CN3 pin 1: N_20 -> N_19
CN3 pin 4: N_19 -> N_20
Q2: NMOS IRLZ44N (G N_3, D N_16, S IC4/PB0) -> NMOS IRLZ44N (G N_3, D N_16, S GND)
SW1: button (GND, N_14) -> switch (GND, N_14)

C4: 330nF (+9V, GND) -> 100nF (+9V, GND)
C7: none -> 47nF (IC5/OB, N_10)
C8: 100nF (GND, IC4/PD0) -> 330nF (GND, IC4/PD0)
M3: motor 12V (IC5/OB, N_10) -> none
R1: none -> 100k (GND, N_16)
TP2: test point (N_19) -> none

- - -

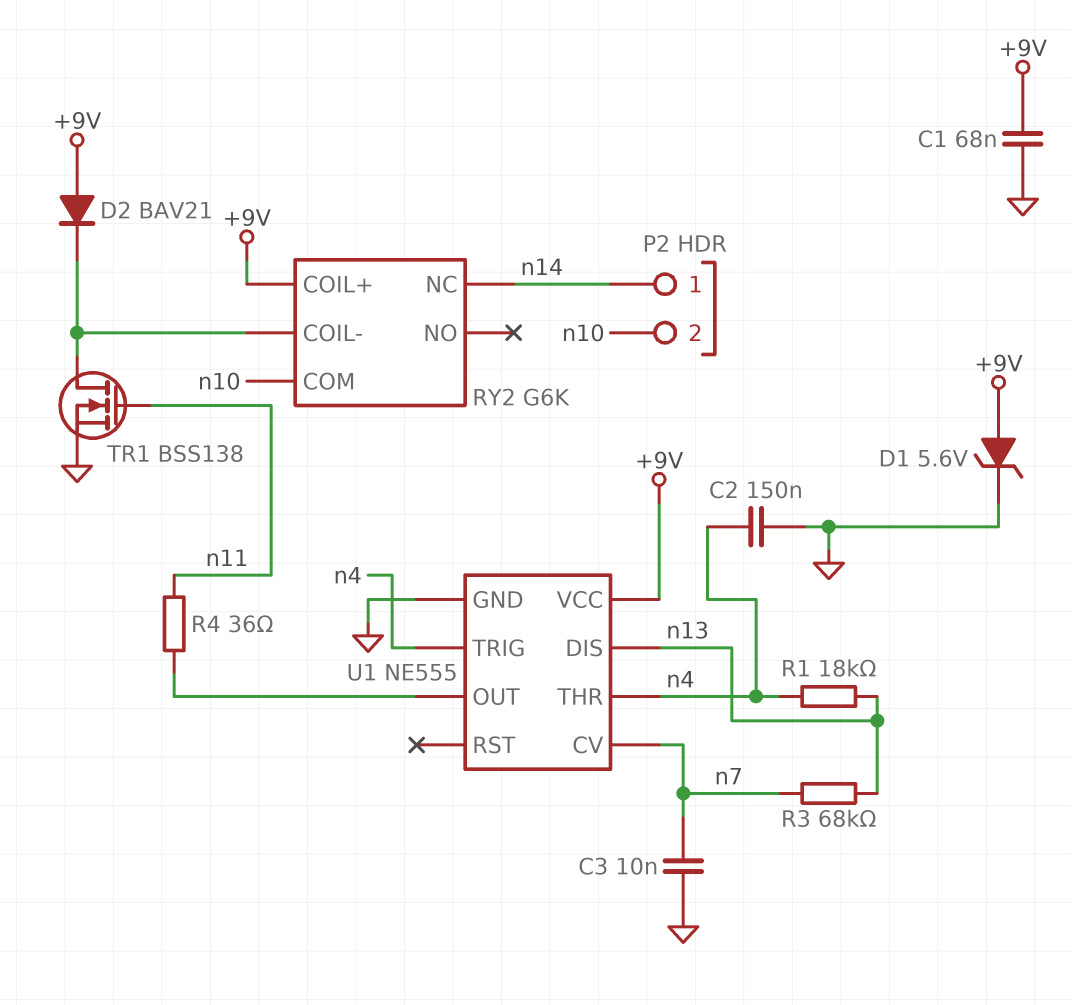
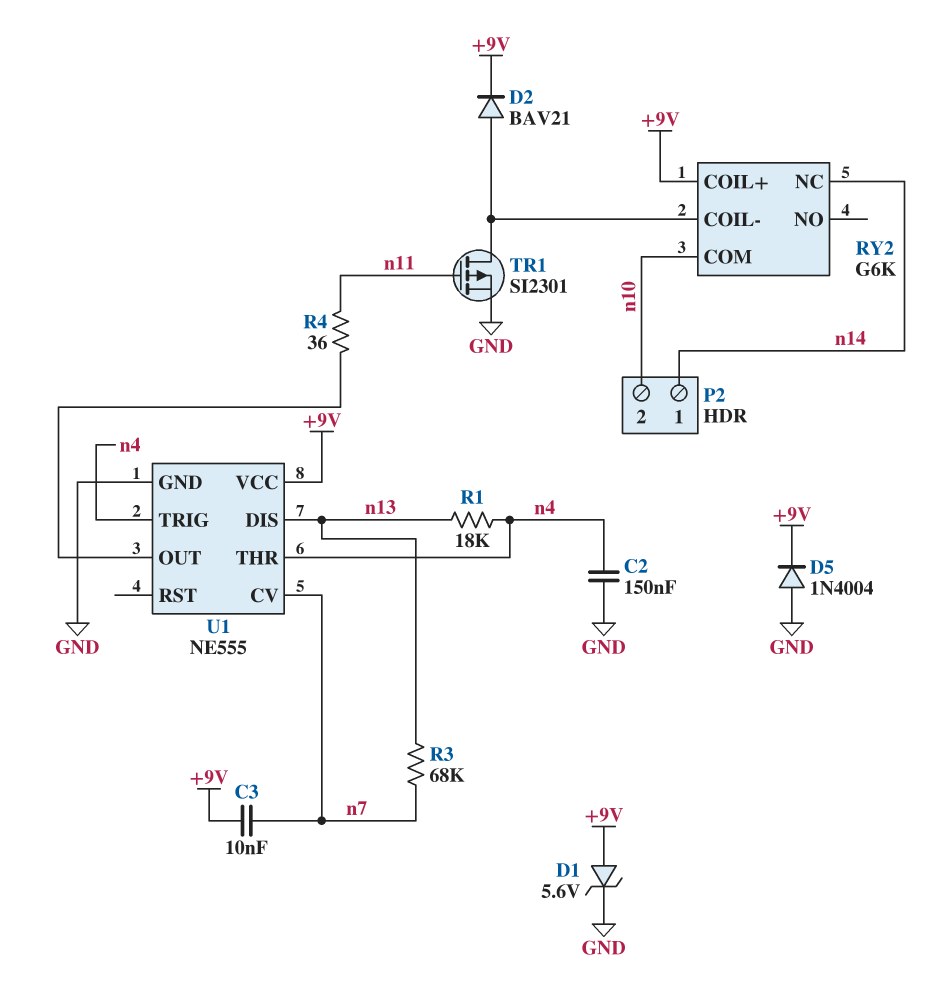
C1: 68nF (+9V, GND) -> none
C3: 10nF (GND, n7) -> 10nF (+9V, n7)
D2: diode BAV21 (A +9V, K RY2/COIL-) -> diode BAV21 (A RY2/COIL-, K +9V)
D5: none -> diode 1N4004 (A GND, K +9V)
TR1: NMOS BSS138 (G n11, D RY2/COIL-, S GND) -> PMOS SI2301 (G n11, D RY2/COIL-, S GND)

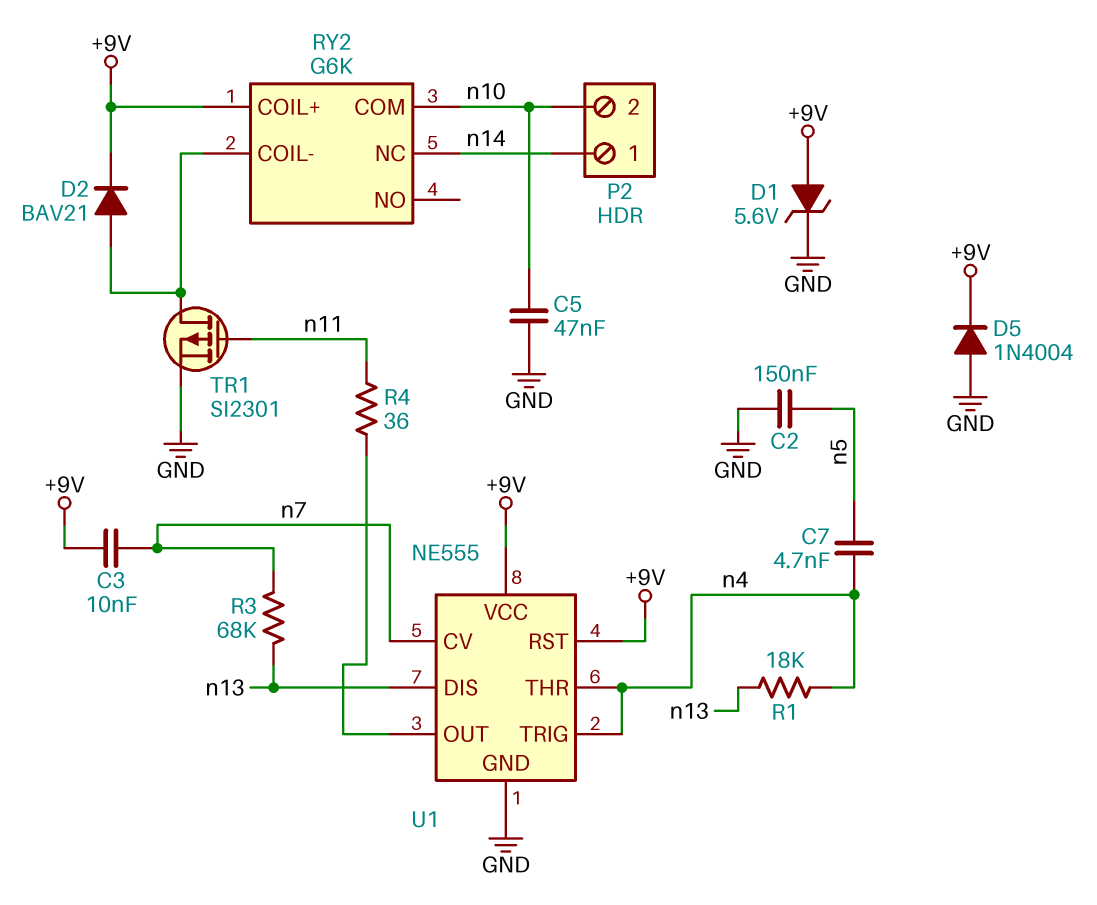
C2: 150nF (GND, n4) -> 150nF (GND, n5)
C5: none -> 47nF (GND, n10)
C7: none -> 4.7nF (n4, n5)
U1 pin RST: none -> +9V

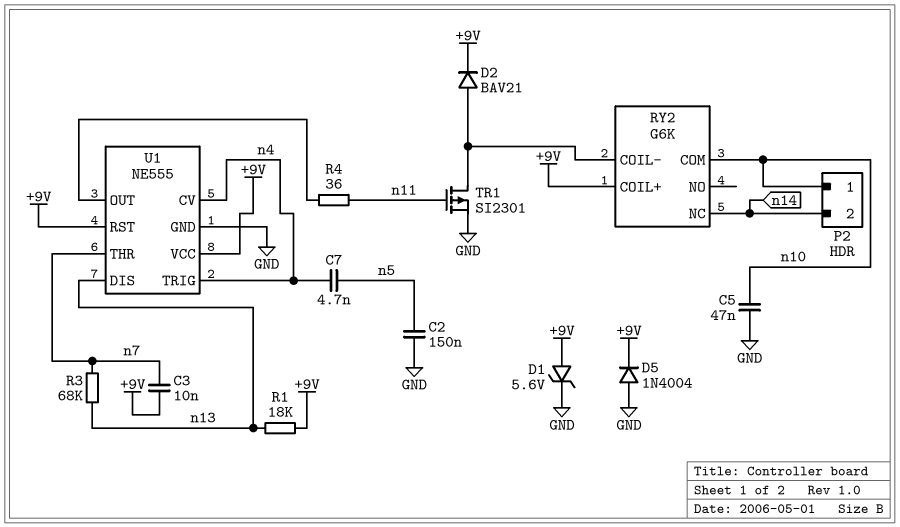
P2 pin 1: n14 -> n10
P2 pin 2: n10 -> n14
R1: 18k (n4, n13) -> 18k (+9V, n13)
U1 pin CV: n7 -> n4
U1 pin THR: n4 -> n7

- - -

WHAT THE EXERCISE ASKS –
Look above for the line with "C3: 10nF (GND, n7) -> 10nF (+9V, n7)" and the line with "C5: none -> 47nF (GND, n10)", then copy them and all lines in between exactly as written, and only those, without any pictures.

ANSWER TO THE PROBLEM –
C3: 10nF (GND, n7) -> 10nF (+9V, n7)
D2: diode BAV21 (A +9V, K RY2/COIL-) -> diode BAV21 (A RY2/COIL-, K +9V)
D5: none -> diode 1N4004 (A GND, K +9V)
TR1: NMOS BSS138 (G n11, D RY2/COIL-, S GND) -> PMOS SI2301 (G n11, D RY2/COIL-, S GND)

C2: 150nF (GND, n4) -> 150nF (GND, n5)
C5: none -> 47nF (GND, n10)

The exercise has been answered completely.